◆ Given exercise: Please retype the lines between the one holding "What do you see at coordinates (155, 670)" and the one holding "coordinates (97, 266).", inclusive, with no changes.

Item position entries
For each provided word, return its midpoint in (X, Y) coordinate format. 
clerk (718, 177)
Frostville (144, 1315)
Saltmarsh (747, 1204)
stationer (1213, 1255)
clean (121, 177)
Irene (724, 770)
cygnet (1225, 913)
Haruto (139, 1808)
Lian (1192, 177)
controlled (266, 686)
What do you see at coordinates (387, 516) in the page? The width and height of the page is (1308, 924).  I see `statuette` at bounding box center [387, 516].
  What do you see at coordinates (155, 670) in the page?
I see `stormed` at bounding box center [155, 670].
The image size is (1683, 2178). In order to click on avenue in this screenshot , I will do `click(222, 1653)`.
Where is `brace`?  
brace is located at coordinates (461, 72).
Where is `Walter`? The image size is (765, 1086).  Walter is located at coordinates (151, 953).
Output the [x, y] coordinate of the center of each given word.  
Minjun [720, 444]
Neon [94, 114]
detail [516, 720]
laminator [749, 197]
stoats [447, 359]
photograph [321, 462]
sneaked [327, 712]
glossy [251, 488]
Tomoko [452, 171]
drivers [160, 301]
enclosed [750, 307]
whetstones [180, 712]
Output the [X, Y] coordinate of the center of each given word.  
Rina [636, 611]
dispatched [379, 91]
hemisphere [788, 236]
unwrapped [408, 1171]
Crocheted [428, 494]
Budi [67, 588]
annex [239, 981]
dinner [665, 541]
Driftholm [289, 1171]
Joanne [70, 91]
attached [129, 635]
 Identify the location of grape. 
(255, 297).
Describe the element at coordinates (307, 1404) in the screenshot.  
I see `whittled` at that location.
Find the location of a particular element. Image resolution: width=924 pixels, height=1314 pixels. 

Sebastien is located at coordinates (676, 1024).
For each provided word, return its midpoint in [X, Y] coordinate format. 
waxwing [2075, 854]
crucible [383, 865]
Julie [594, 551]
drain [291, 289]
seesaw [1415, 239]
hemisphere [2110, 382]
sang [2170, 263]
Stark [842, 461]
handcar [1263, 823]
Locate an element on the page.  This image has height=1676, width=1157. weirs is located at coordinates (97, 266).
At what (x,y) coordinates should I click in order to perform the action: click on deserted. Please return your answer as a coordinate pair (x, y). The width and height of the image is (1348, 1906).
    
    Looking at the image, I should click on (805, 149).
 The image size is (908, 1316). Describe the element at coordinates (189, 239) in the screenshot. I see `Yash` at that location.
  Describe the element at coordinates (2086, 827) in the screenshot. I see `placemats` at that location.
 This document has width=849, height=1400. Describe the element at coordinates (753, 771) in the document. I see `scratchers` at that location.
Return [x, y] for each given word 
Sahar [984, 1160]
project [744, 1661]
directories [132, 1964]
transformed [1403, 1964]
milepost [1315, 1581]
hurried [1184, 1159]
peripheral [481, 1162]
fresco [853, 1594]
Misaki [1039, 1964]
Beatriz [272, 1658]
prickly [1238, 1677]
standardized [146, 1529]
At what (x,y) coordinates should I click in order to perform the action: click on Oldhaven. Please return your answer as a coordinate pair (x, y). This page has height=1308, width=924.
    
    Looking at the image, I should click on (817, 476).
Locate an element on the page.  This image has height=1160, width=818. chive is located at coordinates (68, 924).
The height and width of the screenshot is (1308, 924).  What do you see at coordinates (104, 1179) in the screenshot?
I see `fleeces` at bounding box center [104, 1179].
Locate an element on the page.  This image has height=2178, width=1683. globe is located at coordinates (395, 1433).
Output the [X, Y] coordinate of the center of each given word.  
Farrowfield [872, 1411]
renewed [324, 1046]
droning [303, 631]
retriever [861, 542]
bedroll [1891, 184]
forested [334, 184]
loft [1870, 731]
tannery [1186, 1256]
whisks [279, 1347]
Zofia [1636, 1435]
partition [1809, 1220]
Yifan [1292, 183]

◆ Written answer:
  What do you see at coordinates (155, 670) in the page?
I see `stormed` at bounding box center [155, 670].
The image size is (1683, 2178). In order to click on avenue in this screenshot , I will do `click(222, 1653)`.
Where is `brace`?  
brace is located at coordinates (461, 72).
Where is `Walter`? The image size is (765, 1086).  Walter is located at coordinates (151, 953).
Output the [x, y] coordinate of the center of each given word.  
Minjun [720, 444]
Neon [94, 114]
detail [516, 720]
laminator [749, 197]
stoats [447, 359]
photograph [321, 462]
sneaked [327, 712]
glossy [251, 488]
Tomoko [452, 171]
drivers [160, 301]
enclosed [750, 307]
whetstones [180, 712]
Output the [X, Y] coordinate of the center of each given word.  
Rina [636, 611]
dispatched [379, 91]
hemisphere [788, 236]
unwrapped [408, 1171]
Crocheted [428, 494]
Budi [67, 588]
annex [239, 981]
dinner [665, 541]
Driftholm [289, 1171]
Joanne [70, 91]
attached [129, 635]
 Identify the location of grape. 
(255, 297).
Describe the element at coordinates (307, 1404) in the screenshot.  
I see `whittled` at that location.
Find the location of a particular element. Image resolution: width=924 pixels, height=1314 pixels. 

Sebastien is located at coordinates (676, 1024).
For each provided word, return its midpoint in [X, Y] coordinate format. 
waxwing [2075, 854]
crucible [383, 865]
Julie [594, 551]
drain [291, 289]
seesaw [1415, 239]
hemisphere [2110, 382]
sang [2170, 263]
Stark [842, 461]
handcar [1263, 823]
Locate an element on the page.  This image has height=1676, width=1157. weirs is located at coordinates (97, 266).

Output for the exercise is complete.